- About this task -
Below are the records; copy every line in them that holds the string "down".

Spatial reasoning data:
.....

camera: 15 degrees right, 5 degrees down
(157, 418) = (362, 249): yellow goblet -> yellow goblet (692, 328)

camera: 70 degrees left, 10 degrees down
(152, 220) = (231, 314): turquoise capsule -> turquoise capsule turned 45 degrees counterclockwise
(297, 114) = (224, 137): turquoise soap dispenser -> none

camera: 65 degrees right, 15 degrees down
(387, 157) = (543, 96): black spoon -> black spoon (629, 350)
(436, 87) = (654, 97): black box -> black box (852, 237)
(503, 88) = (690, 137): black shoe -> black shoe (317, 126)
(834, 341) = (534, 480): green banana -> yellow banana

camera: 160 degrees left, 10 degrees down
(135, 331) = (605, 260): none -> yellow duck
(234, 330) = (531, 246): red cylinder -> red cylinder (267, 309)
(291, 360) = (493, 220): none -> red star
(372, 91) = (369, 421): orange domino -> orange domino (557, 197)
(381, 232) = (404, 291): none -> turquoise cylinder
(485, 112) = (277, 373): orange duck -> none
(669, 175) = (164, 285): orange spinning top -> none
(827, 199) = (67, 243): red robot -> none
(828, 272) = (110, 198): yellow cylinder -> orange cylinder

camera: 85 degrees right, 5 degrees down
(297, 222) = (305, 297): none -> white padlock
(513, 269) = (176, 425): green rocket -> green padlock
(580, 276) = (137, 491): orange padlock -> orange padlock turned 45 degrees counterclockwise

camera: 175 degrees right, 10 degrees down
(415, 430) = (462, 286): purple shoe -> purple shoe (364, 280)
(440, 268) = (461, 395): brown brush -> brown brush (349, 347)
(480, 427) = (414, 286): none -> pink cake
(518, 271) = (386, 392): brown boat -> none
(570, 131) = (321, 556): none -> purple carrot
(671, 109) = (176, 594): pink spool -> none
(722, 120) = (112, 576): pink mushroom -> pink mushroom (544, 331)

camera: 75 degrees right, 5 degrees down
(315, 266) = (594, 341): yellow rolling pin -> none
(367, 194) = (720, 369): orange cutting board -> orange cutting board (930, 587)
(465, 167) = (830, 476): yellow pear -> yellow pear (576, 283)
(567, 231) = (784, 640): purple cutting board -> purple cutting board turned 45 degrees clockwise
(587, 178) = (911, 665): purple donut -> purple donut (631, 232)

.....

- Answer for this exercise -
camera: 15 degrees right, 5 degrees down
camera: 70 degrees left, 10 degrees down
camera: 65 degrees right, 15 degrees down
camera: 160 degrees left, 10 degrees down
camera: 85 degrees right, 5 degrees down
camera: 175 degrees right, 10 degrees down
camera: 75 degrees right, 5 degrees down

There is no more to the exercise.